» **TASK DIRECTIONS**: Using the entries below, write out the line with "IMU: MPU9250 -> LSM6DS3", the line with "RELAY3 pin VCC: 3V3 -> none", and every line in between, exactly as each is written.

» **ENTRIES SHOWN**:
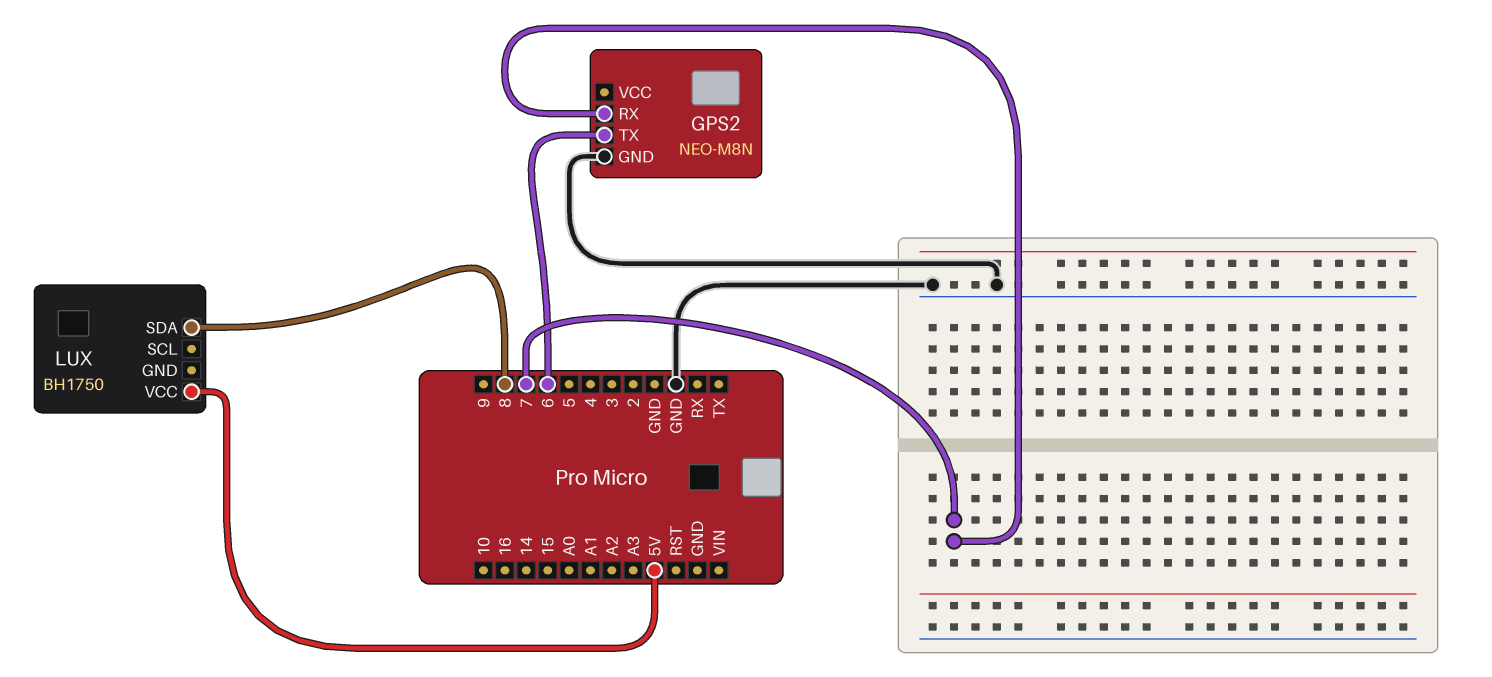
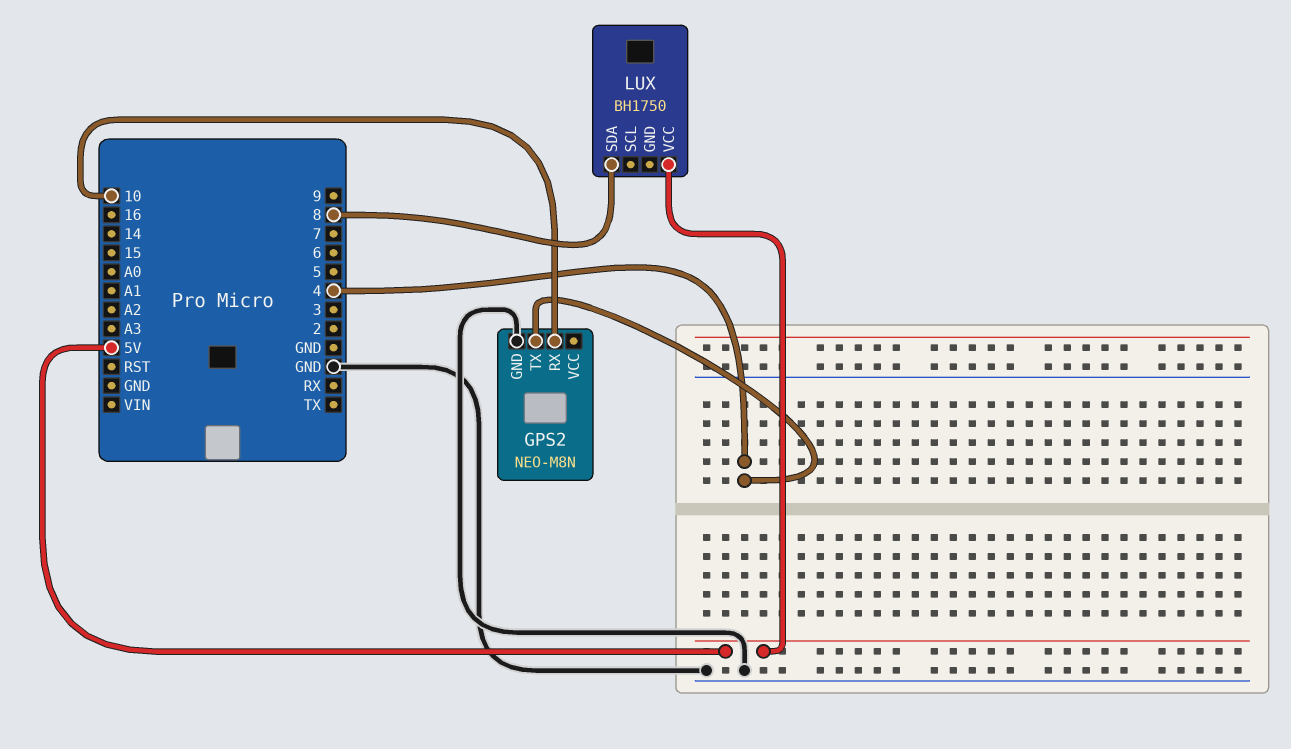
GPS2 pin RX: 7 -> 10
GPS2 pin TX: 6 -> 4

...

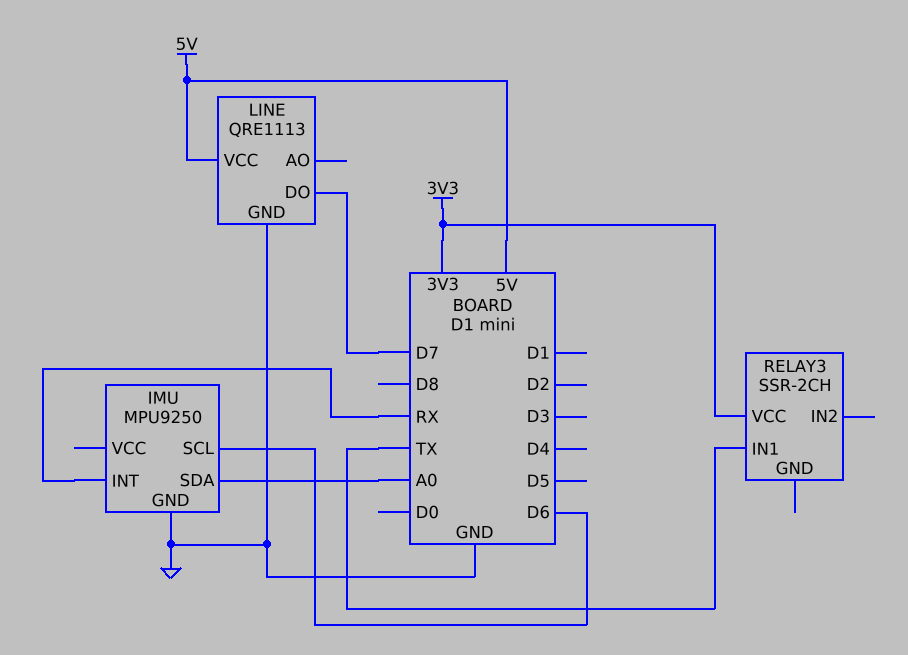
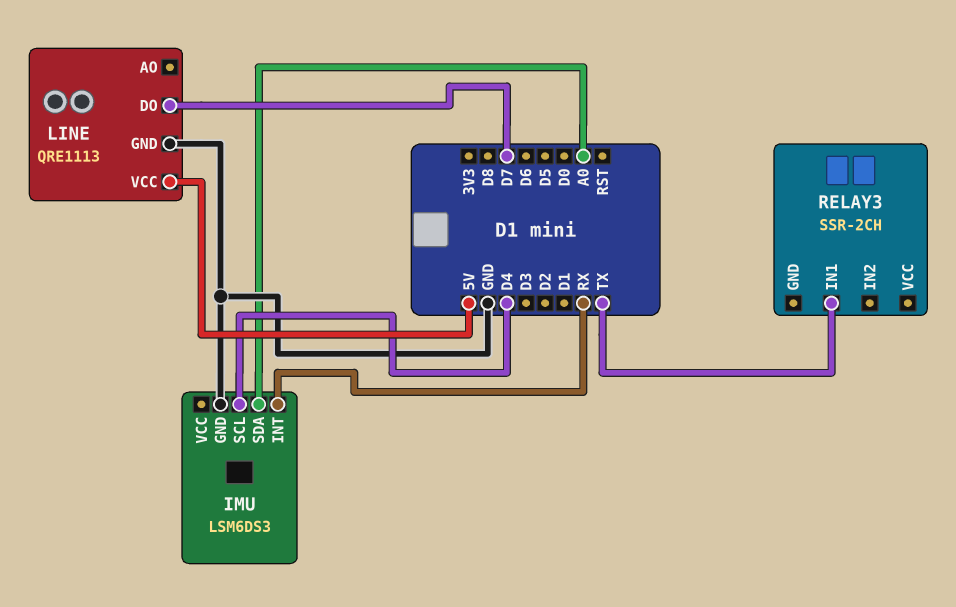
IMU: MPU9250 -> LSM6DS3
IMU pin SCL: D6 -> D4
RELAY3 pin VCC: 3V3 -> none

» **ANSWER SECTION**:
IMU: MPU9250 -> LSM6DS3
IMU pin SCL: D6 -> D4
RELAY3 pin VCC: 3V3 -> none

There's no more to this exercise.